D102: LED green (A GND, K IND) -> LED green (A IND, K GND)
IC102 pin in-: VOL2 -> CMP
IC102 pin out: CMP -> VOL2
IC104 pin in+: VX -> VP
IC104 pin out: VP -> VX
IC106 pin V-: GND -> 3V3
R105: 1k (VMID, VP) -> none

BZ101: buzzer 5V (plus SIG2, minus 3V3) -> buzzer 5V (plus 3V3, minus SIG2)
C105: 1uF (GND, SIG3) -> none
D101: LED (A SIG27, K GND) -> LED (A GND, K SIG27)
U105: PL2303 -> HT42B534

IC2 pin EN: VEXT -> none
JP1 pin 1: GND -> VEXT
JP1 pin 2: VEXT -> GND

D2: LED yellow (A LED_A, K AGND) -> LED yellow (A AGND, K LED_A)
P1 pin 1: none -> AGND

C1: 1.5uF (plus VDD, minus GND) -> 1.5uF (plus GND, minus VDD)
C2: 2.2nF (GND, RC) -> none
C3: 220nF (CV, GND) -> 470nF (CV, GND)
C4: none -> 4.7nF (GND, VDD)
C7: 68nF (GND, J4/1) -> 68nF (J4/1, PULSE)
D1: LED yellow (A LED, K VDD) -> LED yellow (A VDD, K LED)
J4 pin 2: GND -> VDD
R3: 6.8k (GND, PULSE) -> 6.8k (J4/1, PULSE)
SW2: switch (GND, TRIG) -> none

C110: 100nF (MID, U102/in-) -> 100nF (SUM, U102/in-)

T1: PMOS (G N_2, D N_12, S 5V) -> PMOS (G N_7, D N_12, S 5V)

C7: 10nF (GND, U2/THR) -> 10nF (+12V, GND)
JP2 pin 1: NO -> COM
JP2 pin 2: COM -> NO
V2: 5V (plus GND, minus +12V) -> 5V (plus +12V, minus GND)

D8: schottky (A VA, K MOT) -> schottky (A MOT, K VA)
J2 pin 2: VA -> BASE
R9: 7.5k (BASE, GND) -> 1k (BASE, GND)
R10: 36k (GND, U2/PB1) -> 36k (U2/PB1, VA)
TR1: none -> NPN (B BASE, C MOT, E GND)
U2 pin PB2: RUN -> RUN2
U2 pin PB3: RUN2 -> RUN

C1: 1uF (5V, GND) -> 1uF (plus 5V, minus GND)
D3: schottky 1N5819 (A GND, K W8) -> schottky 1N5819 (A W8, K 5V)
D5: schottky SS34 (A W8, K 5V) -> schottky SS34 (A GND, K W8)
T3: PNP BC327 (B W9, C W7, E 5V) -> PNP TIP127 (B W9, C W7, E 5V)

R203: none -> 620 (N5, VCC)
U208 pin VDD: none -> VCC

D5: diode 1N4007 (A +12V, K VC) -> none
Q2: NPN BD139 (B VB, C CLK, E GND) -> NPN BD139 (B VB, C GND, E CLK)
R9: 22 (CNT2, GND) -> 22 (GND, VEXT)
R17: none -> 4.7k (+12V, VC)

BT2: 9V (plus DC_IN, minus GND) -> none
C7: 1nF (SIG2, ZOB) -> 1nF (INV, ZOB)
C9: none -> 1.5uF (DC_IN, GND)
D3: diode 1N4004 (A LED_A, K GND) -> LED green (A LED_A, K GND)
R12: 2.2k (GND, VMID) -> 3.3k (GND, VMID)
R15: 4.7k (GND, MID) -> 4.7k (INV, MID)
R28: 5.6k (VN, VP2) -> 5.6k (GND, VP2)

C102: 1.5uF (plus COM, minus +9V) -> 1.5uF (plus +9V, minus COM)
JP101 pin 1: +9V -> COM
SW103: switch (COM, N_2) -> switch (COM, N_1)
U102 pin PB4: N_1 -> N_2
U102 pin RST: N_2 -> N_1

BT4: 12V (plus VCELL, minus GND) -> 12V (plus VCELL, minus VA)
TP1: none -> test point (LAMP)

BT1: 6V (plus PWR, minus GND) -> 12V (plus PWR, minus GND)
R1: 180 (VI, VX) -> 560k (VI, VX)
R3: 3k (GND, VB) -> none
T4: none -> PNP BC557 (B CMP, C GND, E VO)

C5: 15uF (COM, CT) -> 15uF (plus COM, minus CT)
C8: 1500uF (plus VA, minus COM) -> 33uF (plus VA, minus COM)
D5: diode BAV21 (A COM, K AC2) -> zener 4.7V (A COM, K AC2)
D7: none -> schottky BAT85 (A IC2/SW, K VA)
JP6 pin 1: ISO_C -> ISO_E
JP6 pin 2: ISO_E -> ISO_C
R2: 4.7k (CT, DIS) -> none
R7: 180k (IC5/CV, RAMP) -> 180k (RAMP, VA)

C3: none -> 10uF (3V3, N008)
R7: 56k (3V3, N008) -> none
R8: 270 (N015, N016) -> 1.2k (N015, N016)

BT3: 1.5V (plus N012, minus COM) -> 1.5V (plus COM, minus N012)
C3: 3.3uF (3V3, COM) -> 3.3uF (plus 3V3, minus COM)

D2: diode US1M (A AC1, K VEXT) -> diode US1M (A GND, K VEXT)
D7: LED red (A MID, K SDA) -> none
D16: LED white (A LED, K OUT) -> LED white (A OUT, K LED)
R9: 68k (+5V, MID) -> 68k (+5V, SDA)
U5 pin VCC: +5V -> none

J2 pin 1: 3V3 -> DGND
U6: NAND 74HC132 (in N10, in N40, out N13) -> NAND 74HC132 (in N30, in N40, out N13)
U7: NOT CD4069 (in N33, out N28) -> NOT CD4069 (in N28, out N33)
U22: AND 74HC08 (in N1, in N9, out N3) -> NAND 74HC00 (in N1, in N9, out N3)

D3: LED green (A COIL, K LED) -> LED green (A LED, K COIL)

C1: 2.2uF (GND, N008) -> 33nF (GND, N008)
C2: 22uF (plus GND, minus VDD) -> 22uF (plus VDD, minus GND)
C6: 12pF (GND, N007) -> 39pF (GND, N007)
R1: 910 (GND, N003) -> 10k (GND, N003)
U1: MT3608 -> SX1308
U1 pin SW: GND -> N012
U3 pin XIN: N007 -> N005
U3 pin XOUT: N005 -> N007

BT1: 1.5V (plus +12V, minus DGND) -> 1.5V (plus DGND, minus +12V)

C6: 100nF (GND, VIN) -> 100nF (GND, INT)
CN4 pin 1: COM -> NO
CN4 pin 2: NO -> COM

---

▶ **Task requirements**: Quote all of the entries verbatim.

▶ **Output**:
D102: LED green (A GND, K IND) -> LED green (A IND, K GND)
IC102 pin in-: VOL2 -> CMP
IC102 pin out: CMP -> VOL2
IC104 pin in+: VX -> VP
IC104 pin out: VP -> VX
IC106 pin V-: GND -> 3V3
R105: 1k (VMID, VP) -> none

BZ101: buzzer 5V (plus SIG2, minus 3V3) -> buzzer 5V (plus 3V3, minus SIG2)
C105: 1uF (GND, SIG3) -> none
D101: LED (A SIG27, K GND) -> LED (A GND, K SIG27)
U105: PL2303 -> HT42B534

IC2 pin EN: VEXT -> none
JP1 pin 1: GND -> VEXT
JP1 pin 2: VEXT -> GND

D2: LED yellow (A LED_A, K AGND) -> LED yellow (A AGND, K LED_A)
P1 pin 1: none -> AGND

C1: 1.5uF (plus VDD, minus GND) -> 1.5uF (plus GND, minus VDD)
C2: 2.2nF (GND, RC) -> none
C3: 220nF (CV, GND) -> 470nF (CV, GND)
C4: none -> 4.7nF (GND, VDD)
C7: 68nF (GND, J4/1) -> 68nF (J4/1, PULSE)
D1: LED yellow (A LED, K VDD) -> LED yellow (A VDD, K LED)
J4 pin 2: GND -> VDD
R3: 6.8k (GND, PULSE) -> 6.8k (J4/1, PULSE)
SW2: switch (GND, TRIG) -> none

C110: 100nF (MID, U102/in-) -> 100nF (SUM, U102/in-)

T1: PMOS (G N_2, D N_12, S 5V) -> PMOS (G N_7, D N_12, S 5V)

C7: 10nF (GND, U2/THR) -> 10nF (+12V, GND)
JP2 pin 1: NO -> COM
JP2 pin 2: COM -> NO
V2: 5V (plus GND, minus +12V) -> 5V (plus +12V, minus GND)

D8: schottky (A VA, K MOT) -> schottky (A MOT, K VA)
J2 pin 2: VA -> BASE
R9: 7.5k (BASE, GND) -> 1k (BASE, GND)
R10: 36k (GND, U2/PB1) -> 36k (U2/PB1, VA)
TR1: none -> NPN (B BASE, C MOT, E GND)
U2 pin PB2: RUN -> RUN2
U2 pin PB3: RUN2 -> RUN

C1: 1uF (5V, GND) -> 1uF (plus 5V, minus GND)
D3: schottky 1N5819 (A GND, K W8) -> schottky 1N5819 (A W8, K 5V)
D5: schottky SS34 (A W8, K 5V) -> schottky SS34 (A GND, K W8)
T3: PNP BC327 (B W9, C W7, E 5V) -> PNP TIP127 (B W9, C W7, E 5V)

R203: none -> 620 (N5, VCC)
U208 pin VDD: none -> VCC

D5: diode 1N4007 (A +12V, K VC) -> none
Q2: NPN BD139 (B VB, C CLK, E GND) -> NPN BD139 (B VB, C GND, E CLK)
R9: 22 (CNT2, GND) -> 22 (GND, VEXT)
R17: none -> 4.7k (+12V, VC)

BT2: 9V (plus DC_IN, minus GND) -> none
C7: 1nF (SIG2, ZOB) -> 1nF (INV, ZOB)
C9: none -> 1.5uF (DC_IN, GND)
D3: diode 1N4004 (A LED_A, K GND) -> LED green (A LED_A, K GND)
R12: 2.2k (GND, VMID) -> 3.3k (GND, VMID)
R15: 4.7k (GND, MID) -> 4.7k (INV, MID)
R28: 5.6k (VN, VP2) -> 5.6k (GND, VP2)

C102: 1.5uF (plus COM, minus +9V) -> 1.5uF (plus +9V, minus COM)
JP101 pin 1: +9V -> COM
SW103: switch (COM, N_2) -> switch (COM, N_1)
U102 pin PB4: N_1 -> N_2
U102 pin RST: N_2 -> N_1

BT4: 12V (plus VCELL, minus GND) -> 12V (plus VCELL, minus VA)
TP1: none -> test point (LAMP)

BT1: 6V (plus PWR, minus GND) -> 12V (plus PWR, minus GND)
R1: 180 (VI, VX) -> 560k (VI, VX)
R3: 3k (GND, VB) -> none
T4: none -> PNP BC557 (B CMP, C GND, E VO)

C5: 15uF (COM, CT) -> 15uF (plus COM, minus CT)
C8: 1500uF (plus VA, minus COM) -> 33uF (plus VA, minus COM)
D5: diode BAV21 (A COM, K AC2) -> zener 4.7V (A COM, K AC2)
D7: none -> schottky BAT85 (A IC2/SW, K VA)
JP6 pin 1: ISO_C -> ISO_E
JP6 pin 2: ISO_E -> ISO_C
R2: 4.7k (CT, DIS) -> none
R7: 180k (IC5/CV, RAMP) -> 180k (RAMP, VA)

C3: none -> 10uF (3V3, N008)
R7: 56k (3V3, N008) -> none
R8: 270 (N015, N016) -> 1.2k (N015, N016)

BT3: 1.5V (plus N012, minus COM) -> 1.5V (plus COM, minus N012)
C3: 3.3uF (3V3, COM) -> 3.3uF (plus 3V3, minus COM)

D2: diode US1M (A AC1, K VEXT) -> diode US1M (A GND, K VEXT)
D7: LED red (A MID, K SDA) -> none
D16: LED white (A LED, K OUT) -> LED white (A OUT, K LED)
R9: 68k (+5V, MID) -> 68k (+5V, SDA)
U5 pin VCC: +5V -> none

J2 pin 1: 3V3 -> DGND
U6: NAND 74HC132 (in N10, in N40, out N13) -> NAND 74HC132 (in N30, in N40, out N13)
U7: NOT CD4069 (in N33, out N28) -> NOT CD4069 (in N28, out N33)
U22: AND 74HC08 (in N1, in N9, out N3) -> NAND 74HC00 (in N1, in N9, out N3)

D3: LED green (A COIL, K LED) -> LED green (A LED, K COIL)

C1: 2.2uF (GND, N008) -> 33nF (GND, N008)
C2: 22uF (plus GND, minus VDD) -> 22uF (plus VDD, minus GND)
C6: 12pF (GND, N007) -> 39pF (GND, N007)
R1: 910 (GND, N003) -> 10k (GND, N003)
U1: MT3608 -> SX1308
U1 pin SW: GND -> N012
U3 pin XIN: N007 -> N005
U3 pin XOUT: N005 -> N007

BT1: 1.5V (plus +12V, minus DGND) -> 1.5V (plus DGND, minus +12V)

C6: 100nF (GND, VIN) -> 100nF (GND, INT)
CN4 pin 1: COM -> NO
CN4 pin 2: NO -> COM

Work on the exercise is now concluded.